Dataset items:
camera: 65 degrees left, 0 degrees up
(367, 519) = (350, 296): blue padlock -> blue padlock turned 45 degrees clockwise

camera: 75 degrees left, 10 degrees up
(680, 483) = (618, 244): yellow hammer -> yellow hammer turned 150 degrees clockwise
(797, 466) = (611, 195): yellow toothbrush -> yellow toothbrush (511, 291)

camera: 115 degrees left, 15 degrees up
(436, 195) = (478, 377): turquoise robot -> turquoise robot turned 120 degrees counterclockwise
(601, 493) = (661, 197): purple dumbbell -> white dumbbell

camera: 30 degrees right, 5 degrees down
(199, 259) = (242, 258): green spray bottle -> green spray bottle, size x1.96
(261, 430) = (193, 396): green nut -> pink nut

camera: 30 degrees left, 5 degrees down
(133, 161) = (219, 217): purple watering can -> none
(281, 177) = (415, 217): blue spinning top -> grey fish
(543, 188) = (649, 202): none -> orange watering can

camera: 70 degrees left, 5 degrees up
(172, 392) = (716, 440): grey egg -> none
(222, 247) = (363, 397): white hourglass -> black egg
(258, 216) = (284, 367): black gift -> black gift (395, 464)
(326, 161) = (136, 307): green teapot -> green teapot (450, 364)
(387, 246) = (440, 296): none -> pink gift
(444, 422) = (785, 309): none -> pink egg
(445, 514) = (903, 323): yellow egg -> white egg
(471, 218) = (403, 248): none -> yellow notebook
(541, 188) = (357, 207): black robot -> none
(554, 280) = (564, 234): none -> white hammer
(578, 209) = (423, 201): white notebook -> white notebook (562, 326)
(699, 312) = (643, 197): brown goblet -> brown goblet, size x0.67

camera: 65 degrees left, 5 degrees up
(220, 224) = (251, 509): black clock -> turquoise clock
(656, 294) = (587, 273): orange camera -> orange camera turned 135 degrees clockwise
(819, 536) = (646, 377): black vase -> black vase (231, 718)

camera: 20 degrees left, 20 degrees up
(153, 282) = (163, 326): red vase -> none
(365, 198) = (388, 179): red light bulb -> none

■ **Prompt**
When you reach the line containing "camera: 30 degrees left, 5 degrees down" in the data above, start copying exactly, and stop after the line containing "(258, 216) = (284, 367): black".

■ **Written response**
camera: 30 degrees left, 5 degrees down
(133, 161) = (219, 217): purple watering can -> none
(281, 177) = (415, 217): blue spinning top -> grey fish
(543, 188) = (649, 202): none -> orange watering can

camera: 70 degrees left, 5 degrees up
(172, 392) = (716, 440): grey egg -> none
(222, 247) = (363, 397): white hourglass -> black egg
(258, 216) = (284, 367): black gift -> black gift (395, 464)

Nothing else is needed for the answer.